───── Material shown
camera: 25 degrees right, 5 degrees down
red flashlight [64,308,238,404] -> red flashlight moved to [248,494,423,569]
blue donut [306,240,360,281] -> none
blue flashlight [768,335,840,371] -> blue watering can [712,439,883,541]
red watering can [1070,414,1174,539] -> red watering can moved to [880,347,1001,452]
──────────
───── Material shown
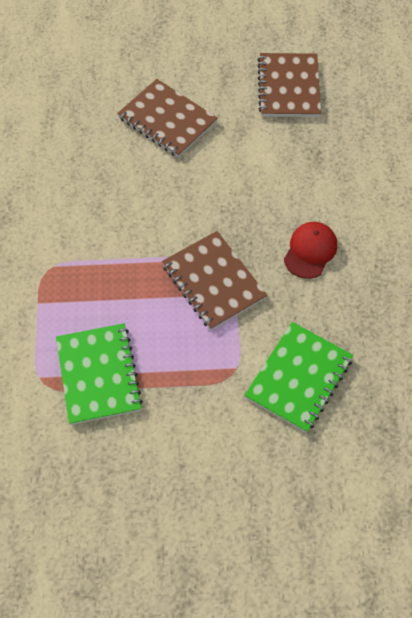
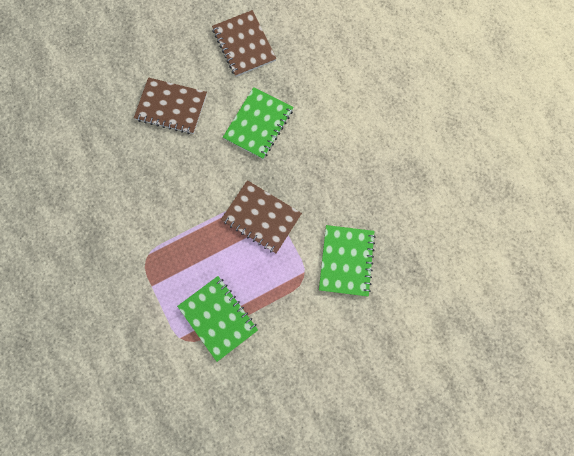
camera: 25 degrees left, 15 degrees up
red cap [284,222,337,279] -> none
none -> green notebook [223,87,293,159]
──────────
- [What to do] Find every line in the records above that holds the word "moved", and copy each one.

- [Exercise response]
red flashlight [64,308,238,404] -> red flashlight moved to [248,494,423,569]
red watering can [1070,414,1174,539] -> red watering can moved to [880,347,1001,452]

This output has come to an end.